Object tracking records>
┏━━

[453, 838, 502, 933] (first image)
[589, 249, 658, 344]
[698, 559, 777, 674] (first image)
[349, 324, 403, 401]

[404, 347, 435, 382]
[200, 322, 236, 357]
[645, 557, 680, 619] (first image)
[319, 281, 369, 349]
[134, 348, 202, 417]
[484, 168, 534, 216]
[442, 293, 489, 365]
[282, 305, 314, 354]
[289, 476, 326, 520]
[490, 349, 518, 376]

┗━━

TASK TO CARRY OUT> Retype all of the entries exactly, please.

RESPONSE TO THIS EXERCISE>
[453, 838, 502, 933] (first image)
[589, 249, 658, 344]
[698, 559, 777, 674] (first image)
[349, 324, 403, 401]

[404, 347, 435, 382]
[200, 322, 236, 357]
[645, 557, 680, 619] (first image)
[319, 281, 369, 349]
[134, 348, 202, 417]
[484, 168, 534, 216]
[442, 293, 489, 365]
[282, 305, 314, 354]
[289, 476, 326, 520]
[490, 349, 518, 376]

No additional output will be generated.